[[ Extracted material open ]]

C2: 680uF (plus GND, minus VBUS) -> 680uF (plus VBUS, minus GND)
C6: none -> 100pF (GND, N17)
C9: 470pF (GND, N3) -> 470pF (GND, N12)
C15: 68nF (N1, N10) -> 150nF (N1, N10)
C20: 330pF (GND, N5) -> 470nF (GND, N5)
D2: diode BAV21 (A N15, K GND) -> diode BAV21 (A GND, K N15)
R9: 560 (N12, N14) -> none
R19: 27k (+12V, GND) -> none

[[ Extracted material closed ]]
[[ Extracted material open ]]

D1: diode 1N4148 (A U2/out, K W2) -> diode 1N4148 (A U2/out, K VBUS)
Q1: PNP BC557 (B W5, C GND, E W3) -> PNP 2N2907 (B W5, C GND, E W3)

[[ Extracted material closed ]]
[[ Extracted material open ]]

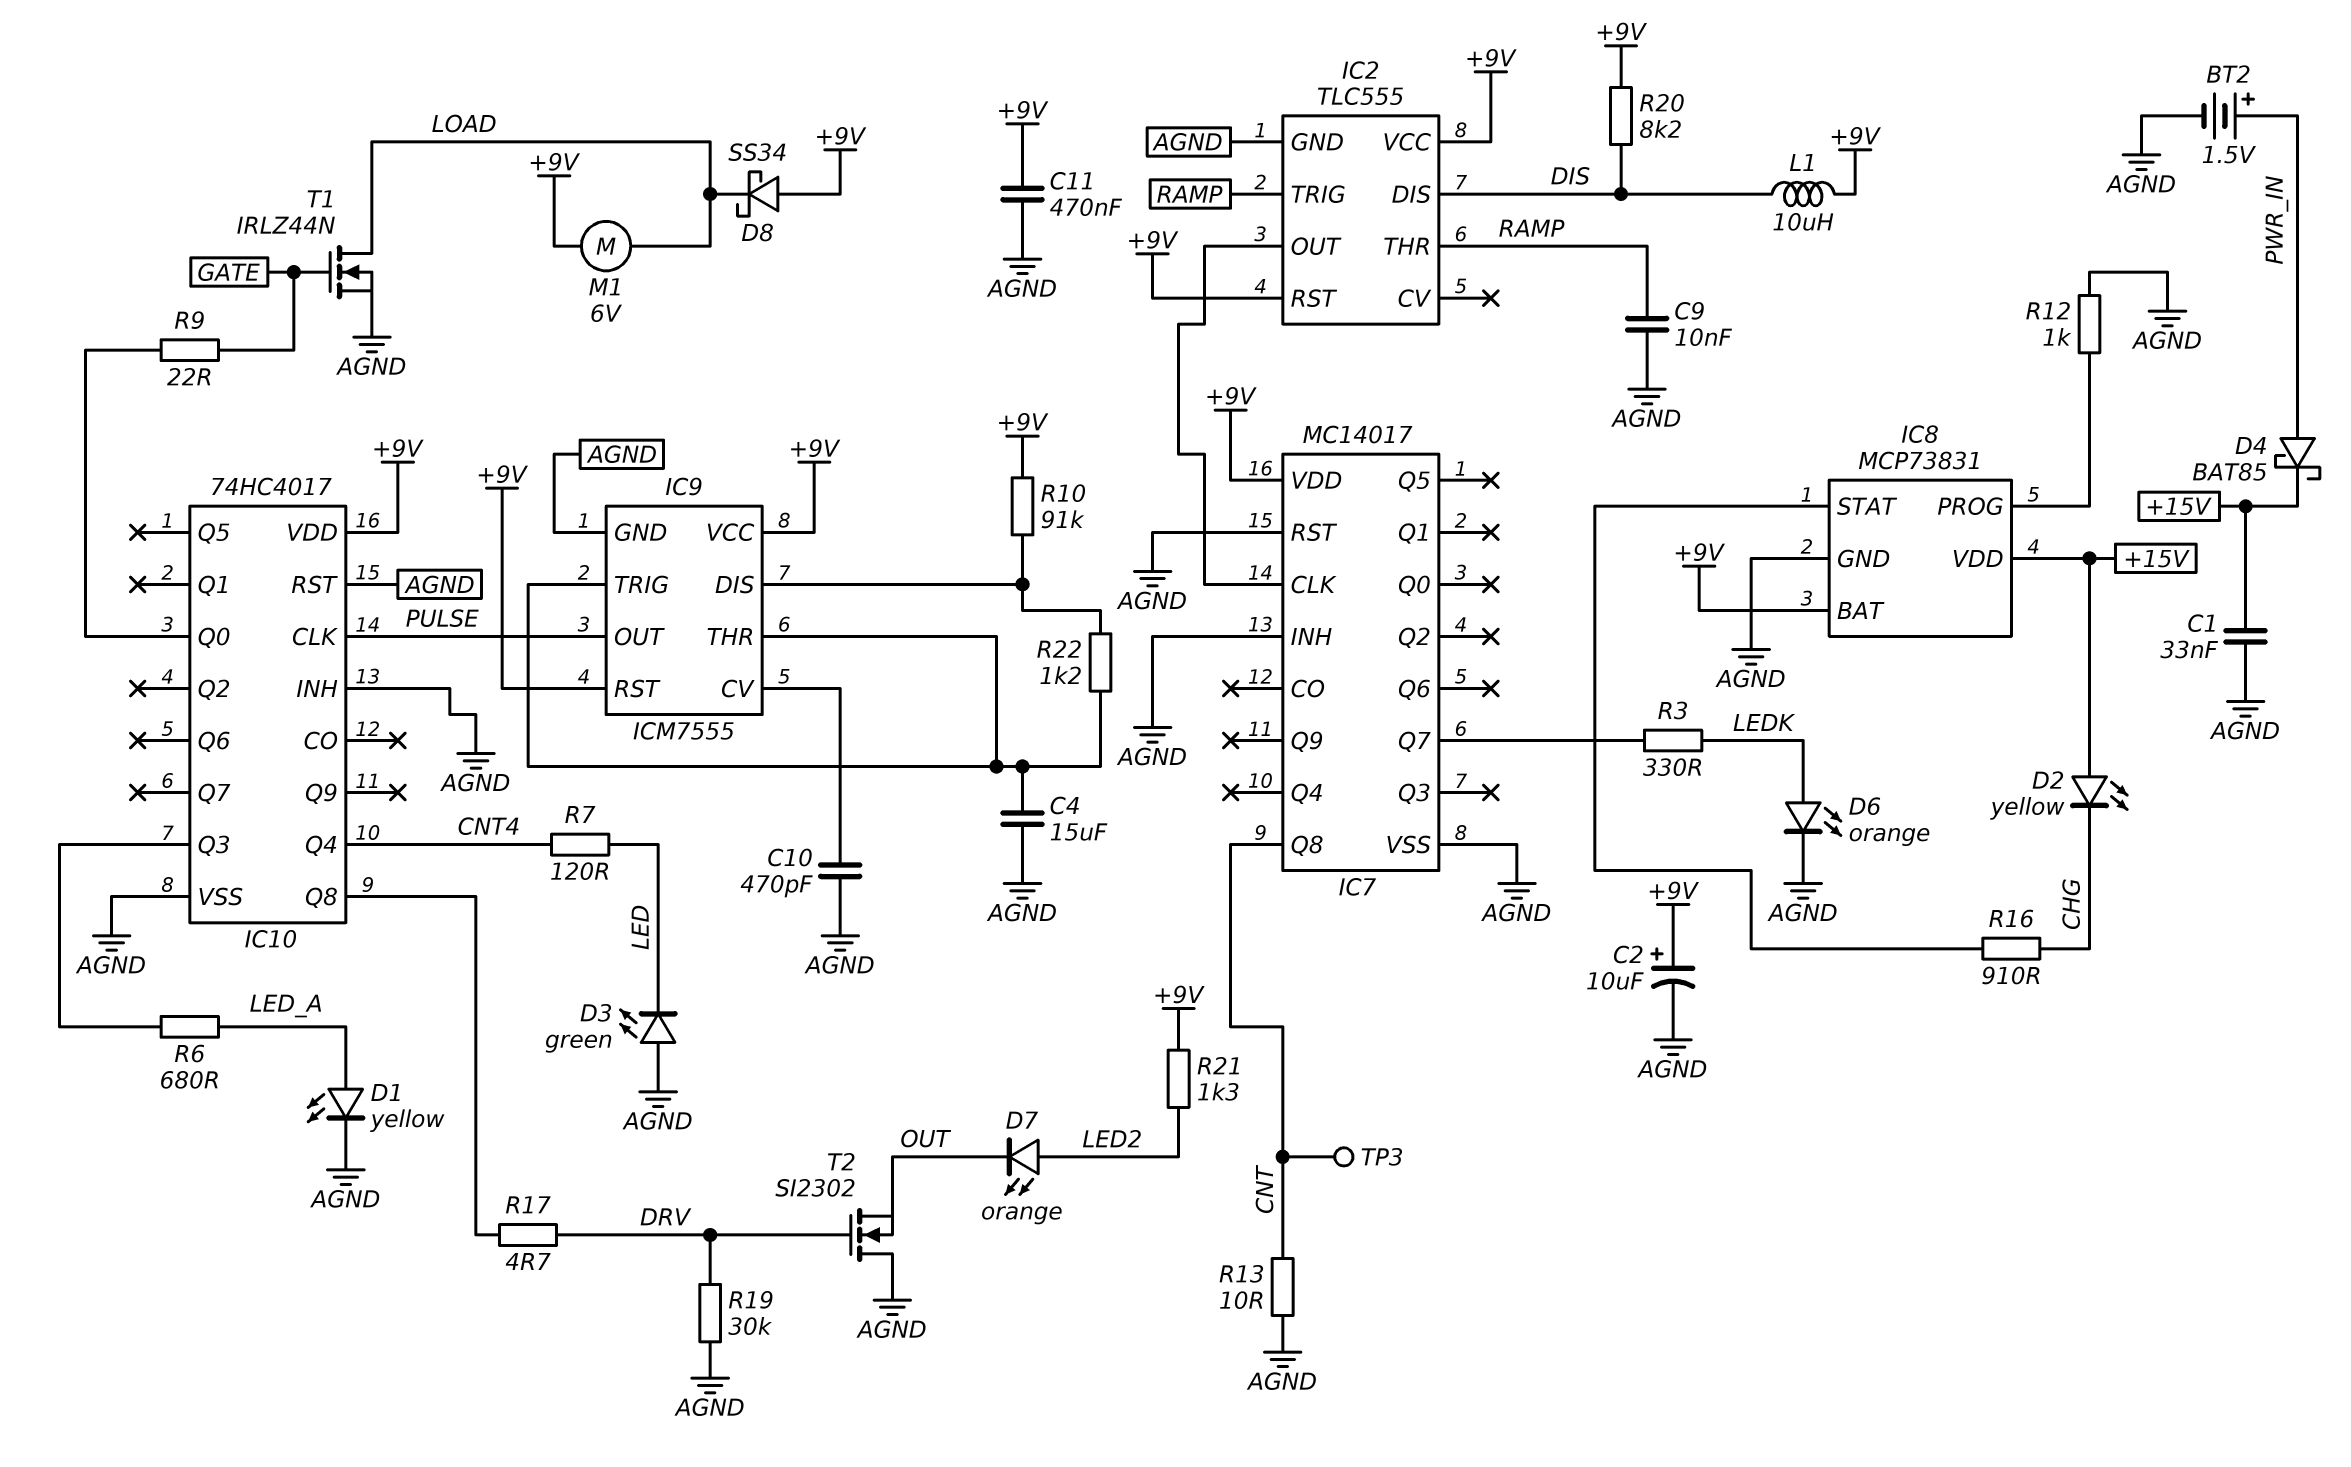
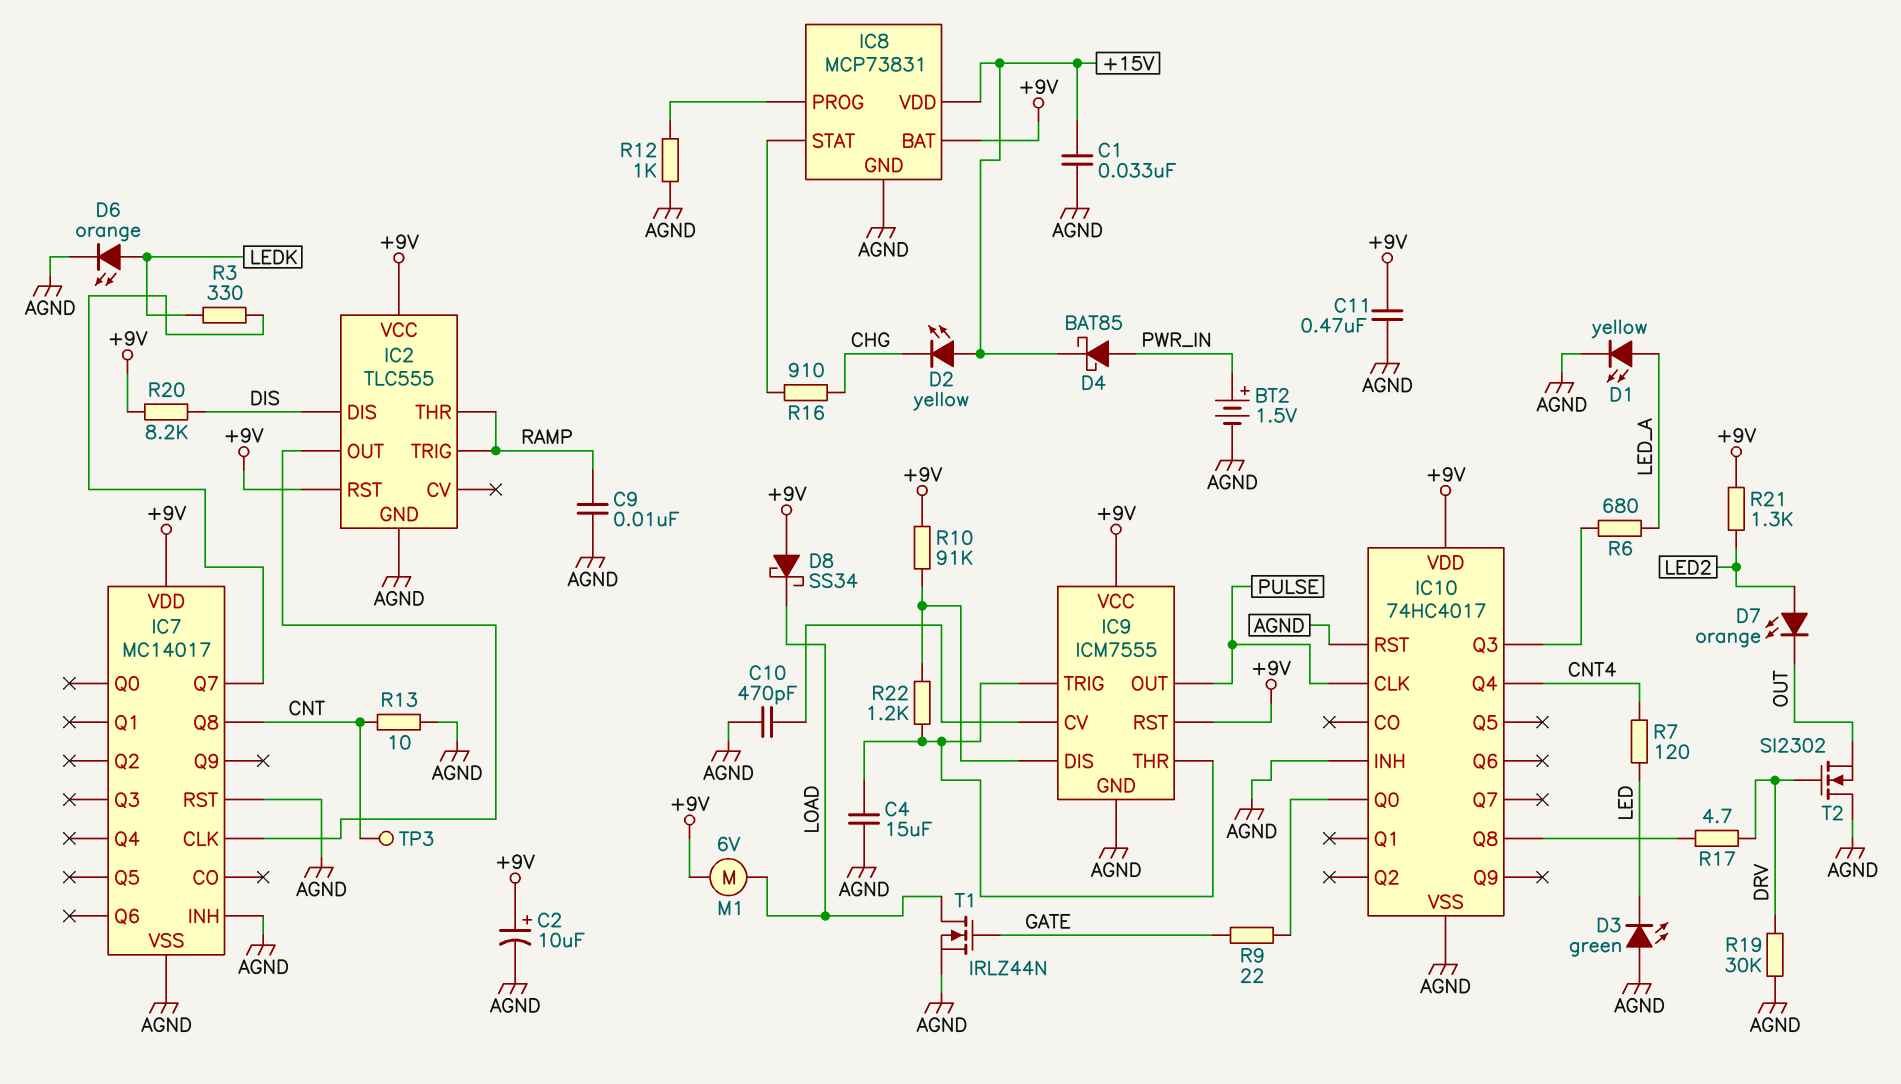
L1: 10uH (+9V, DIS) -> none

[[ Extracted material closed ]]

# What is needed
Count each line of the listing above that holds the string "none", and state that count without anything added.

# Result below
4